(Records supplied)
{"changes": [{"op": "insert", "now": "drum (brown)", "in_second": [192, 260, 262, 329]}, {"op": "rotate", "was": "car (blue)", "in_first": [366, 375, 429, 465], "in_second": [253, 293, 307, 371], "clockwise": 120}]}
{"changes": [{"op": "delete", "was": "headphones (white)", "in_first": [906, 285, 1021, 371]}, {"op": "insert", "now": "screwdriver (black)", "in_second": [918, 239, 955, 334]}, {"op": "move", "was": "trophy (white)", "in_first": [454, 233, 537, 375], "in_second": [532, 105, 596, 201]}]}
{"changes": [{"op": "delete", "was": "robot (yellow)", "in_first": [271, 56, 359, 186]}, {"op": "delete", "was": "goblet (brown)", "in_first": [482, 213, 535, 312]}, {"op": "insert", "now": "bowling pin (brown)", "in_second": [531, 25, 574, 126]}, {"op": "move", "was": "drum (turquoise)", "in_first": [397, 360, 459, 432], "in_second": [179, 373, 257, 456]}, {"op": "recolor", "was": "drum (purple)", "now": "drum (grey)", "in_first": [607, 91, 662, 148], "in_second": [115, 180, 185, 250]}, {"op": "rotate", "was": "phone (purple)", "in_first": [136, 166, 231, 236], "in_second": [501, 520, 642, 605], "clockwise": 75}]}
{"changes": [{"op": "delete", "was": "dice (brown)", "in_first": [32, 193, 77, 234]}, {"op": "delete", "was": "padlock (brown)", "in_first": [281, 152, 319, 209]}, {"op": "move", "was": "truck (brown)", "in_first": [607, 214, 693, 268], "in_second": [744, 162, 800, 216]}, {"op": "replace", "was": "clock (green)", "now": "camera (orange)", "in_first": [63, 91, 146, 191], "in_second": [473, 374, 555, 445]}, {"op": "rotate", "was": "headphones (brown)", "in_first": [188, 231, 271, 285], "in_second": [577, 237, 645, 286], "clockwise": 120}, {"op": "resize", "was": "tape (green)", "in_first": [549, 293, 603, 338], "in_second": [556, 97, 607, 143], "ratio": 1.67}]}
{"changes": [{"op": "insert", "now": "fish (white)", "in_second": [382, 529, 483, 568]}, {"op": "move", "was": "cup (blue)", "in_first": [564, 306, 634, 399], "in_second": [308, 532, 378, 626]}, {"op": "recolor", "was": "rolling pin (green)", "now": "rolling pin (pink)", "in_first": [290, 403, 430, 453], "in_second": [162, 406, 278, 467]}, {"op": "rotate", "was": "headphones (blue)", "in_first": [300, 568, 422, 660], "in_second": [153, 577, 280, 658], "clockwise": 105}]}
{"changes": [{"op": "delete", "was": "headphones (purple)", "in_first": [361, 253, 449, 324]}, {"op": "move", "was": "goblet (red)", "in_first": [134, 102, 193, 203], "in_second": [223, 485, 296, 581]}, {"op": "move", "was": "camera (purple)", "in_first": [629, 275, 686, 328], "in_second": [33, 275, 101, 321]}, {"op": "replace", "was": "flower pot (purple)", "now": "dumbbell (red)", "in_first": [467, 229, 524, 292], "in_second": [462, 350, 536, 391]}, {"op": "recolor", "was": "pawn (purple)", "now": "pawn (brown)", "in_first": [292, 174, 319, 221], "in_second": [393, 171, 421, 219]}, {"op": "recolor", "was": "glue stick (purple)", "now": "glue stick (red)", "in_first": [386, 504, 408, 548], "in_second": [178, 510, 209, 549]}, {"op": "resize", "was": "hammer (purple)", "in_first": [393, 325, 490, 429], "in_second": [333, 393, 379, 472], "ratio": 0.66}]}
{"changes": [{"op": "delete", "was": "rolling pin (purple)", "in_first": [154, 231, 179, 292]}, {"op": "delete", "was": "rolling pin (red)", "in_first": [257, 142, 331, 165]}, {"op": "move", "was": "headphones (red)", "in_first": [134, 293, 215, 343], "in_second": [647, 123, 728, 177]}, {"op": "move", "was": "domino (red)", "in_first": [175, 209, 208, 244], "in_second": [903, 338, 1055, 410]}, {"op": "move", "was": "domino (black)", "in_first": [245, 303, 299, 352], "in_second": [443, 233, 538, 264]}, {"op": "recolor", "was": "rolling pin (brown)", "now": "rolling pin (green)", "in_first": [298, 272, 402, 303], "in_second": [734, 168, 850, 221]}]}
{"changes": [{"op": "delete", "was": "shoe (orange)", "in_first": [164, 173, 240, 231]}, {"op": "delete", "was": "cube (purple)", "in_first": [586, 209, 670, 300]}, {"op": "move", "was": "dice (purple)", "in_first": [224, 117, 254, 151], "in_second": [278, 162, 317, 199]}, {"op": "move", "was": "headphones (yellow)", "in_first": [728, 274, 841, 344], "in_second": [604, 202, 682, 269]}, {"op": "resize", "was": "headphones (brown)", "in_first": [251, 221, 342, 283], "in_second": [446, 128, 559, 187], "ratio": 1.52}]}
(End Records supplied)
◆ Work to complete ◆
Every line above needs to be retyped exactly.

◆ Solution to this problem ◆
{"changes": [{"op": "insert", "now": "drum (brown)", "in_second": [192, 260, 262, 329]}, {"op": "rotate", "was": "car (blue)", "in_first": [366, 375, 429, 465], "in_second": [253, 293, 307, 371], "clockwise": 120}]}
{"changes": [{"op": "delete", "was": "headphones (white)", "in_first": [906, 285, 1021, 371]}, {"op": "insert", "now": "screwdriver (black)", "in_second": [918, 239, 955, 334]}, {"op": "move", "was": "trophy (white)", "in_first": [454, 233, 537, 375], "in_second": [532, 105, 596, 201]}]}
{"changes": [{"op": "delete", "was": "robot (yellow)", "in_first": [271, 56, 359, 186]}, {"op": "delete", "was": "goblet (brown)", "in_first": [482, 213, 535, 312]}, {"op": "insert", "now": "bowling pin (brown)", "in_second": [531, 25, 574, 126]}, {"op": "move", "was": "drum (turquoise)", "in_first": [397, 360, 459, 432], "in_second": [179, 373, 257, 456]}, {"op": "recolor", "was": "drum (purple)", "now": "drum (grey)", "in_first": [607, 91, 662, 148], "in_second": [115, 180, 185, 250]}, {"op": "rotate", "was": "phone (purple)", "in_first": [136, 166, 231, 236], "in_second": [501, 520, 642, 605], "clockwise": 75}]}
{"changes": [{"op": "delete", "was": "dice (brown)", "in_first": [32, 193, 77, 234]}, {"op": "delete", "was": "padlock (brown)", "in_first": [281, 152, 319, 209]}, {"op": "move", "was": "truck (brown)", "in_first": [607, 214, 693, 268], "in_second": [744, 162, 800, 216]}, {"op": "replace", "was": "clock (green)", "now": "camera (orange)", "in_first": [63, 91, 146, 191], "in_second": [473, 374, 555, 445]}, {"op": "rotate", "was": "headphones (brown)", "in_first": [188, 231, 271, 285], "in_second": [577, 237, 645, 286], "clockwise": 120}, {"op": "resize", "was": "tape (green)", "in_first": [549, 293, 603, 338], "in_second": [556, 97, 607, 143], "ratio": 1.67}]}
{"changes": [{"op": "insert", "now": "fish (white)", "in_second": [382, 529, 483, 568]}, {"op": "move", "was": "cup (blue)", "in_first": [564, 306, 634, 399], "in_second": [308, 532, 378, 626]}, {"op": "recolor", "was": "rolling pin (green)", "now": "rolling pin (pink)", "in_first": [290, 403, 430, 453], "in_second": [162, 406, 278, 467]}, {"op": "rotate", "was": "headphones (blue)", "in_first": [300, 568, 422, 660], "in_second": [153, 577, 280, 658], "clockwise": 105}]}
{"changes": [{"op": "delete", "was": "headphones (purple)", "in_first": [361, 253, 449, 324]}, {"op": "move", "was": "goblet (red)", "in_first": [134, 102, 193, 203], "in_second": [223, 485, 296, 581]}, {"op": "move", "was": "camera (purple)", "in_first": [629, 275, 686, 328], "in_second": [33, 275, 101, 321]}, {"op": "replace", "was": "flower pot (purple)", "now": "dumbbell (red)", "in_first": [467, 229, 524, 292], "in_second": [462, 350, 536, 391]}, {"op": "recolor", "was": "pawn (purple)", "now": "pawn (brown)", "in_first": [292, 174, 319, 221], "in_second": [393, 171, 421, 219]}, {"op": "recolor", "was": "glue stick (purple)", "now": "glue stick (red)", "in_first": [386, 504, 408, 548], "in_second": [178, 510, 209, 549]}, {"op": "resize", "was": "hammer (purple)", "in_first": [393, 325, 490, 429], "in_second": [333, 393, 379, 472], "ratio": 0.66}]}
{"changes": [{"op": "delete", "was": "rolling pin (purple)", "in_first": [154, 231, 179, 292]}, {"op": "delete", "was": "rolling pin (red)", "in_first": [257, 142, 331, 165]}, {"op": "move", "was": "headphones (red)", "in_first": [134, 293, 215, 343], "in_second": [647, 123, 728, 177]}, {"op": "move", "was": "domino (red)", "in_first": [175, 209, 208, 244], "in_second": [903, 338, 1055, 410]}, {"op": "move", "was": "domino (black)", "in_first": [245, 303, 299, 352], "in_second": [443, 233, 538, 264]}, {"op": "recolor", "was": "rolling pin (brown)", "now": "rolling pin (green)", "in_first": [298, 272, 402, 303], "in_second": [734, 168, 850, 221]}]}
{"changes": [{"op": "delete", "was": "shoe (orange)", "in_first": [164, 173, 240, 231]}, {"op": "delete", "was": "cube (purple)", "in_first": [586, 209, 670, 300]}, {"op": "move", "was": "dice (purple)", "in_first": [224, 117, 254, 151], "in_second": [278, 162, 317, 199]}, {"op": "move", "was": "headphones (yellow)", "in_first": [728, 274, 841, 344], "in_second": [604, 202, 682, 269]}, {"op": "resize", "was": "headphones (brown)", "in_first": [251, 221, 342, 283], "in_second": [446, 128, 559, 187], "ratio": 1.52}]}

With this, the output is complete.